═════ Information provided

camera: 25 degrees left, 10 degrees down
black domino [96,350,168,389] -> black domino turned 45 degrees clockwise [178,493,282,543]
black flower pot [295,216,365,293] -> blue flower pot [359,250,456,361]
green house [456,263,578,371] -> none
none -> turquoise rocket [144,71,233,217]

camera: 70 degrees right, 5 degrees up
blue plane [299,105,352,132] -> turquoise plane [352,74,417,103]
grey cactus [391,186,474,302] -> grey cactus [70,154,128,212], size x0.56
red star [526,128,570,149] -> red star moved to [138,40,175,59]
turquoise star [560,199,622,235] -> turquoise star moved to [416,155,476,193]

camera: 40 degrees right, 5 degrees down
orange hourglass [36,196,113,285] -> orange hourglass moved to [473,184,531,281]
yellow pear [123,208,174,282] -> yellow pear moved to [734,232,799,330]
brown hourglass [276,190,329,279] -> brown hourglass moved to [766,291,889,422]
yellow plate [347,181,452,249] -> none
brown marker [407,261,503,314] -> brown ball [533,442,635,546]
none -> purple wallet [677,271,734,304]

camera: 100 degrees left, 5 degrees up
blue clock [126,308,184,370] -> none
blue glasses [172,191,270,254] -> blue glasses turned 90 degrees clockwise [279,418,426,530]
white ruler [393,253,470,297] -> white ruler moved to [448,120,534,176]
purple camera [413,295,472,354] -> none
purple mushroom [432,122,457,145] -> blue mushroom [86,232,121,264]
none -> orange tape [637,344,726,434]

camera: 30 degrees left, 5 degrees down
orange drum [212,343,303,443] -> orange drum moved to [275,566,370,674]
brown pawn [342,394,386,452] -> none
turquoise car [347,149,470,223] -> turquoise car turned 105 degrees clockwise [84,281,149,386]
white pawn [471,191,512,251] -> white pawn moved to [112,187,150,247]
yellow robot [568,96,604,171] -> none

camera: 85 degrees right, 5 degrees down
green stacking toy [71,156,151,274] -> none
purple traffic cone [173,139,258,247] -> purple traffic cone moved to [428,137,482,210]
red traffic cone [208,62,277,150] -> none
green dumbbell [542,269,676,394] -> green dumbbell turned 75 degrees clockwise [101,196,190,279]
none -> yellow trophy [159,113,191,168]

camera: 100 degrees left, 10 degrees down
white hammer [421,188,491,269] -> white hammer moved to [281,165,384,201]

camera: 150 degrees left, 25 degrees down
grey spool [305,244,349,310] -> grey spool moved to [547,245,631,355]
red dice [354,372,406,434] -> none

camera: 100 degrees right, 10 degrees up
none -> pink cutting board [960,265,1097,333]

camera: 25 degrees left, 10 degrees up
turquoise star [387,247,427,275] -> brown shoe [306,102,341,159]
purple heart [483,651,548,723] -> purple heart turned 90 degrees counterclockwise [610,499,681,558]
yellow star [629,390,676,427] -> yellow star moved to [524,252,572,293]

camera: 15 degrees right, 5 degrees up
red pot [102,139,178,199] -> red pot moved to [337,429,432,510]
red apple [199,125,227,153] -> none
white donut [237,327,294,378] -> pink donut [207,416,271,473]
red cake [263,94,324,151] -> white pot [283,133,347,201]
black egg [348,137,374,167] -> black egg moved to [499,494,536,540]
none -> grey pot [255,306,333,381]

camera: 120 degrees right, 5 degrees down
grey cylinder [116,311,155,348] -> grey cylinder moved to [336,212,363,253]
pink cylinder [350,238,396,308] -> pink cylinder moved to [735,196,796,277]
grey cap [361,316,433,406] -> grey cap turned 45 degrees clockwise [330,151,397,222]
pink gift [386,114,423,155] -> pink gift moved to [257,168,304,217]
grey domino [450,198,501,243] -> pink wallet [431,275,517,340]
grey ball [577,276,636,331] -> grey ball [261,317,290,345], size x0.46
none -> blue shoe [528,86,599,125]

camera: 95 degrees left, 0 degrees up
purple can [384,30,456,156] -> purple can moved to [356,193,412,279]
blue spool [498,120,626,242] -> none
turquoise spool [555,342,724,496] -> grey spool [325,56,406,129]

══════════

Prompt — The required output is each line from the one with "none -> blue shoe [528,86,599,125]" through the end of the material above, repeated exactly with both ends included.

Task output —
none -> blue shoe [528,86,599,125]

camera: 95 degrees left, 0 degrees up
purple can [384,30,456,156] -> purple can moved to [356,193,412,279]
blue spool [498,120,626,242] -> none
turquoise spool [555,342,724,496] -> grey spool [325,56,406,129]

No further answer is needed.